REQUIRED WORK:
Transcribe the records below in full; pictures stay out of the copy.

PROVIDED ENTRIES:

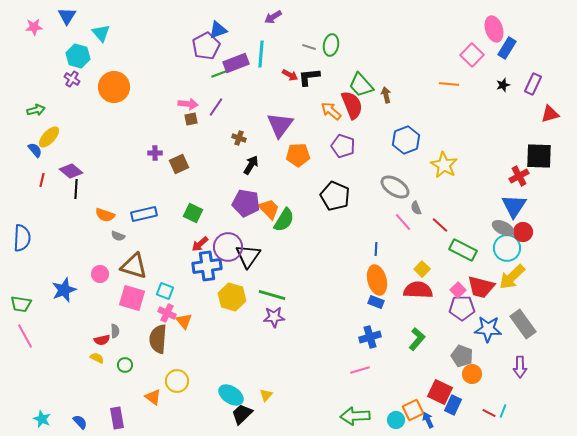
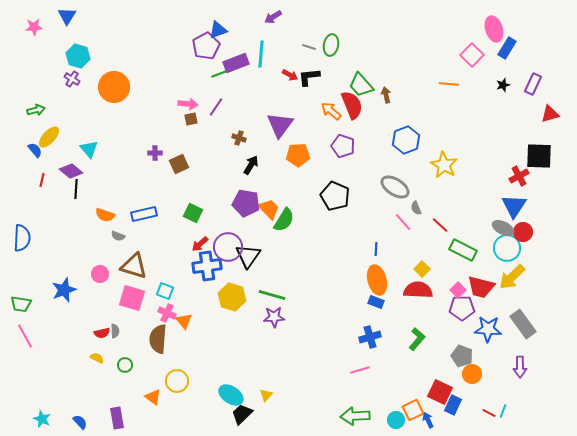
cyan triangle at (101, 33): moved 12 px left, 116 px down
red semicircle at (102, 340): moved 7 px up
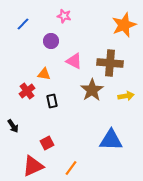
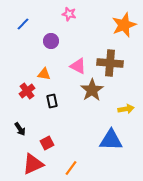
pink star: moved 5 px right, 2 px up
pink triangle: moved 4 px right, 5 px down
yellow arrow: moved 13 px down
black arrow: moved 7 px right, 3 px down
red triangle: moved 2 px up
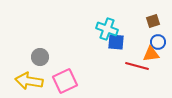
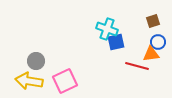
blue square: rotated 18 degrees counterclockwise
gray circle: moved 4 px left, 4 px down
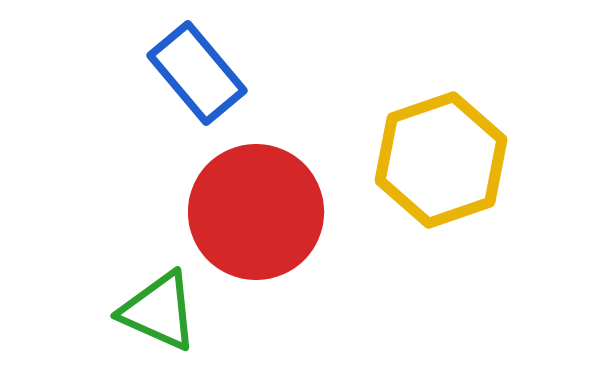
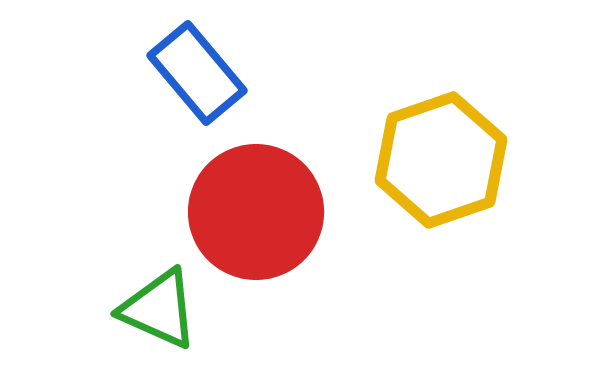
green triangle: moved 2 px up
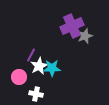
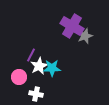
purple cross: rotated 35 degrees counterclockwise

EXERCISE SOLUTION:
cyan triangle at (101, 33): moved 12 px left, 116 px down
red semicircle at (102, 340): moved 7 px up
pink star: moved 5 px right, 2 px up
pink triangle: moved 4 px right, 5 px down
yellow arrow: moved 13 px down
black arrow: moved 7 px right, 3 px down
red triangle: moved 2 px up
blue square: rotated 18 degrees counterclockwise
gray circle: moved 4 px left, 4 px down
green triangle: moved 2 px up
purple cross: rotated 35 degrees counterclockwise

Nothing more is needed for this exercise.